Start of Data
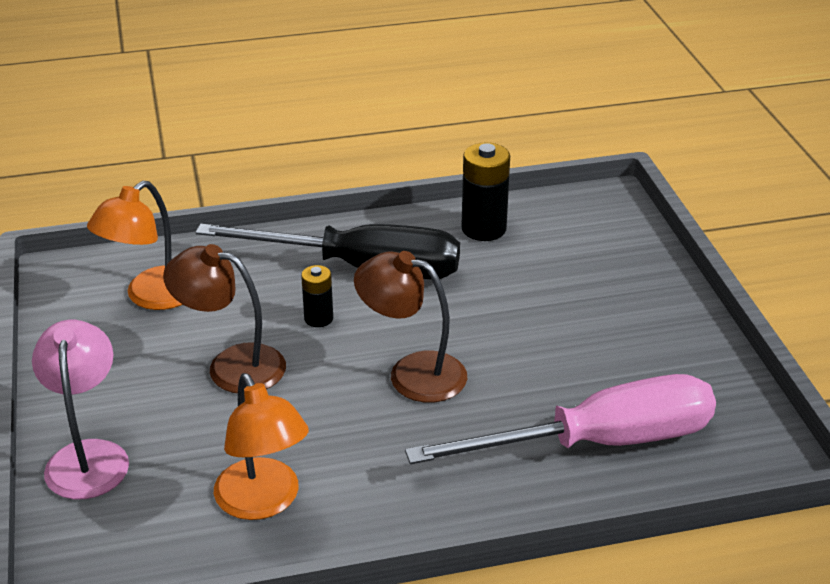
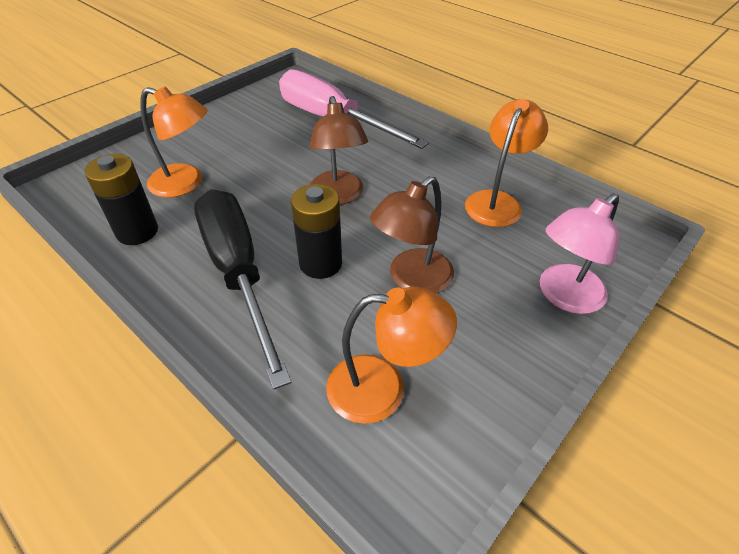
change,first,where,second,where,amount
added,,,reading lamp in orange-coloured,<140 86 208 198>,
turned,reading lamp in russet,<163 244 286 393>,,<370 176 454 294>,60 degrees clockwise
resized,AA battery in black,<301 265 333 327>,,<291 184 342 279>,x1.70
End of Data
Instructions to follow: Throughout the material above, find lines holding the word "lamp", then copy them.

Task response:
added,,,reading lamp in orange-coloured,<140 86 208 198>,
turned,reading lamp in russet,<163 244 286 393>,,<370 176 454 294>,60 degrees clockwise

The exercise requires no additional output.